BEGIN Dataset records

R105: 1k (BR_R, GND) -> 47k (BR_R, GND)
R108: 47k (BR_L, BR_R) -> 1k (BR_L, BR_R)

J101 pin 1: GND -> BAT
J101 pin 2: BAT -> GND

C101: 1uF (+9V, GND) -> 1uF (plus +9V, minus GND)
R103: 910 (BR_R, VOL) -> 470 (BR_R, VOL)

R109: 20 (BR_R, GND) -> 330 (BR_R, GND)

END Dataset records
BEGIN Dataset records

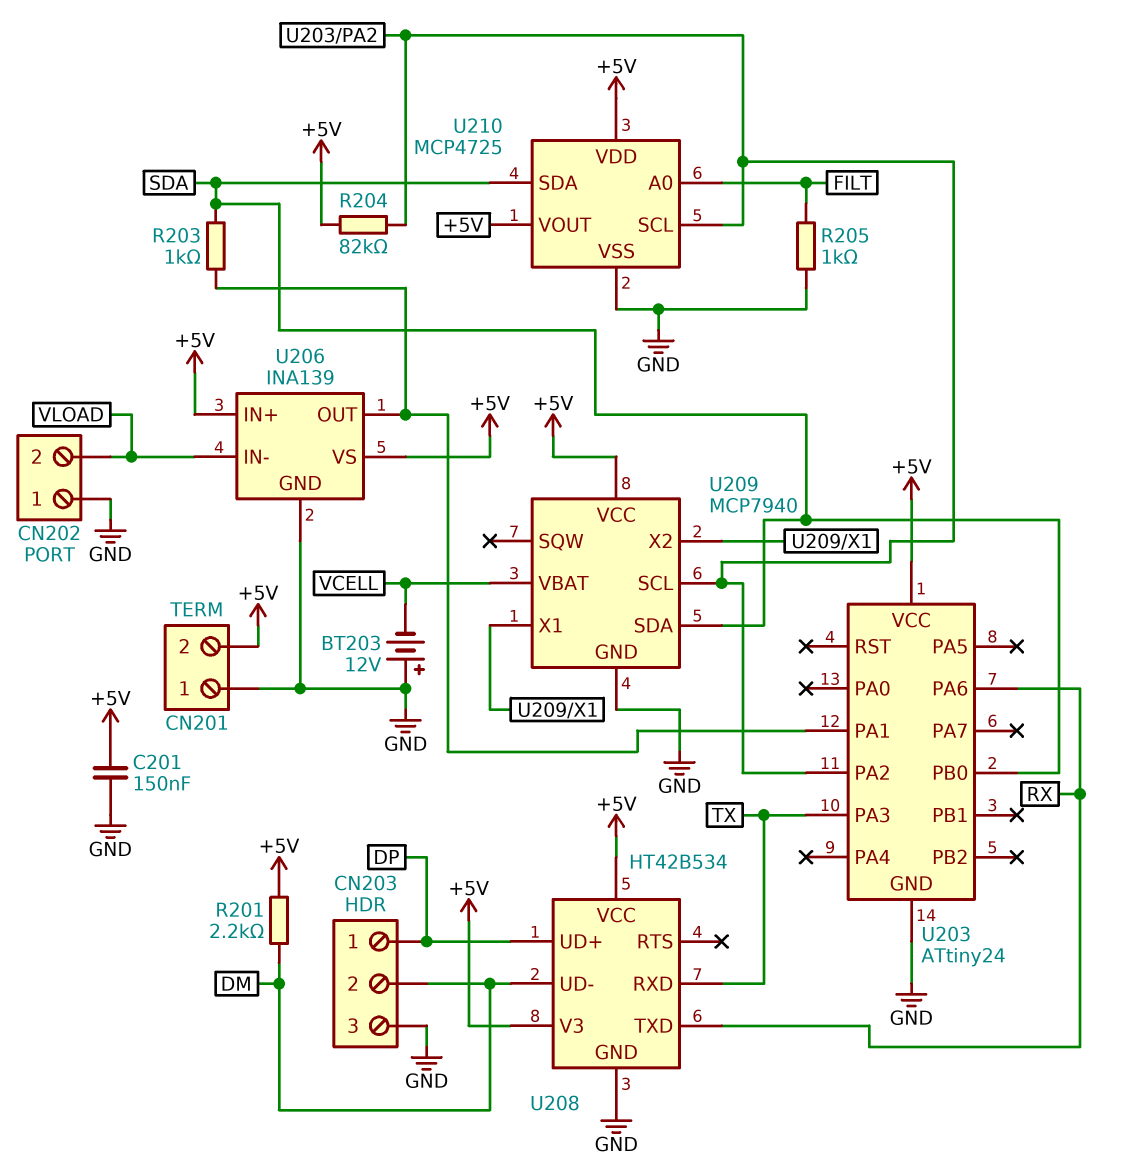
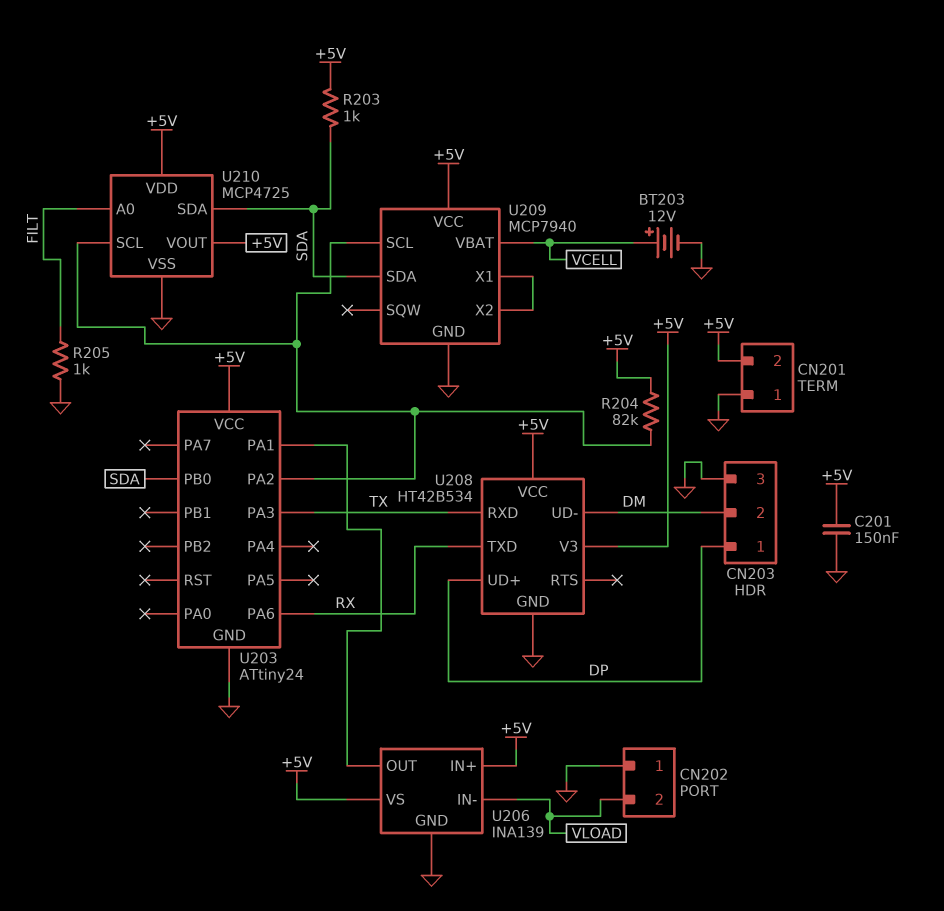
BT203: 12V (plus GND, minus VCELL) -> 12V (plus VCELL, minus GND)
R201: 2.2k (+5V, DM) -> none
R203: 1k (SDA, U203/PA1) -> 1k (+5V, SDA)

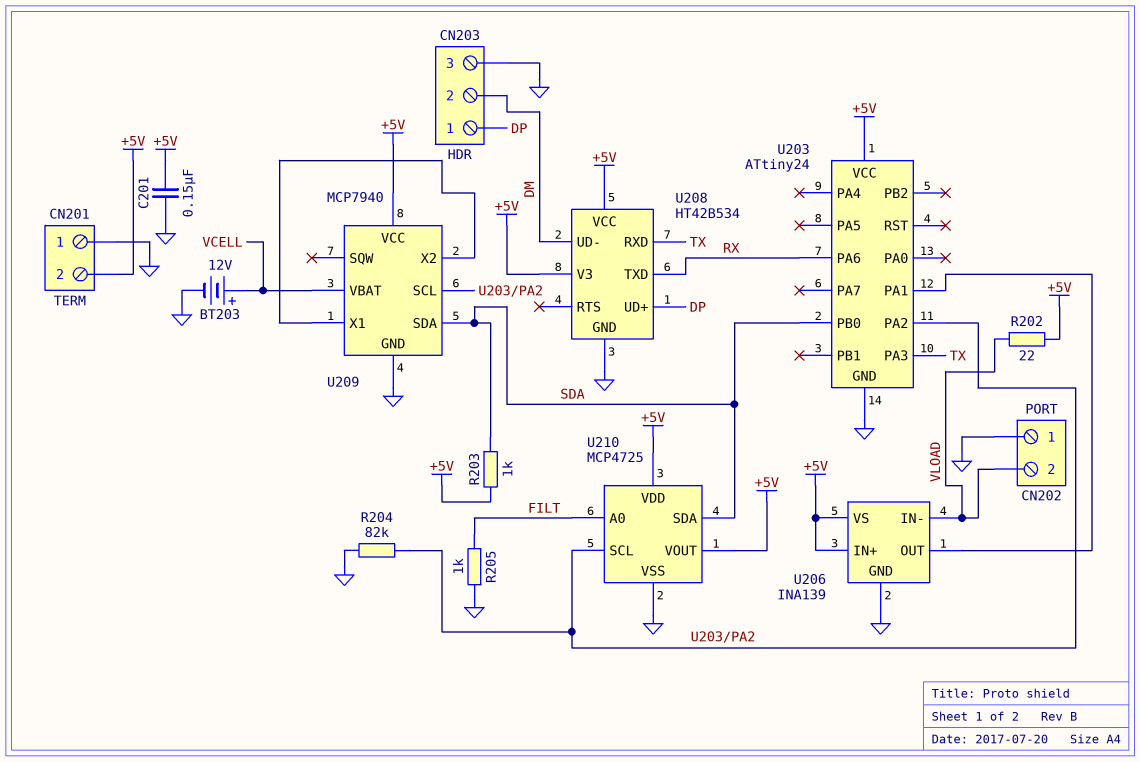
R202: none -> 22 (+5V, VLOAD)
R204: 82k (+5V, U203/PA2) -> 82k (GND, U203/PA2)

END Dataset records

# Task goal
Exactly the lines starting at the one above with "R201: 2.2k (+5V, DM) -> none" and ending at the one with "R204: 82k (+5V, U203/PA2)" should be printed, and nothing else. Omit the pictures.

# Result of the exercise
R201: 2.2k (+5V, DM) -> none
R203: 1k (SDA, U203/PA1) -> 1k (+5V, SDA)

R202: none -> 22 (+5V, VLOAD)
R204: 82k (+5V, U203/PA2) -> 82k (GND, U203/PA2)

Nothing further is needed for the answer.